Dataset records:
···

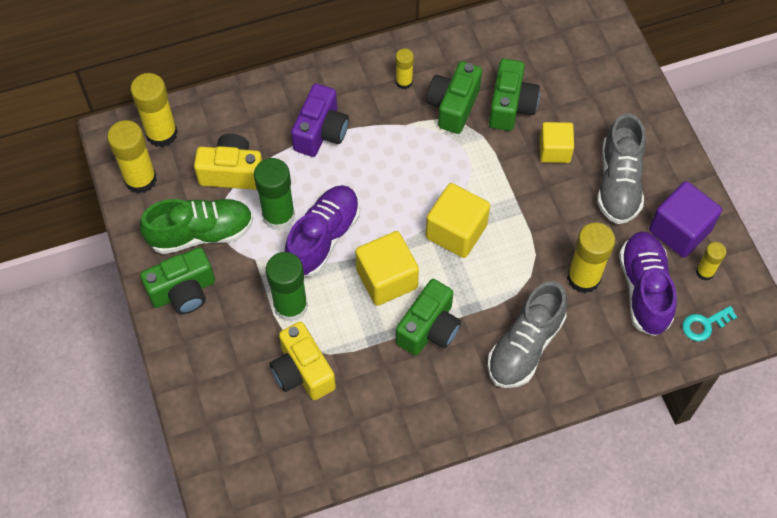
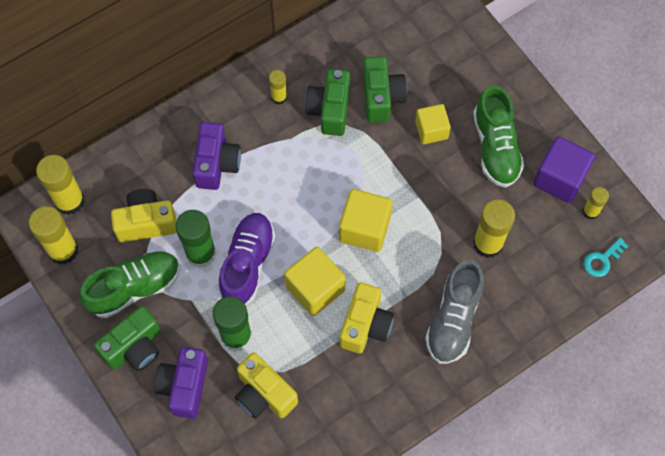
camera: 15 degrees left, 5 degrees up
green camera [396,279,461,356] -> yellow camera [340,282,394,353]
grey shoe [597,113,646,224] -> green shoe [473,85,524,188]
purple shoe [619,231,677,336] -> none
none -> purple camera [154,347,208,419]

···

*Problem statement:*
Retype exactly, and only, the lines from the line holding "grey shoe [597,113,646,224]" through the last line of the data; both of those lines count.

*Exercise answer:*
grey shoe [597,113,646,224] -> green shoe [473,85,524,188]
purple shoe [619,231,677,336] -> none
none -> purple camera [154,347,208,419]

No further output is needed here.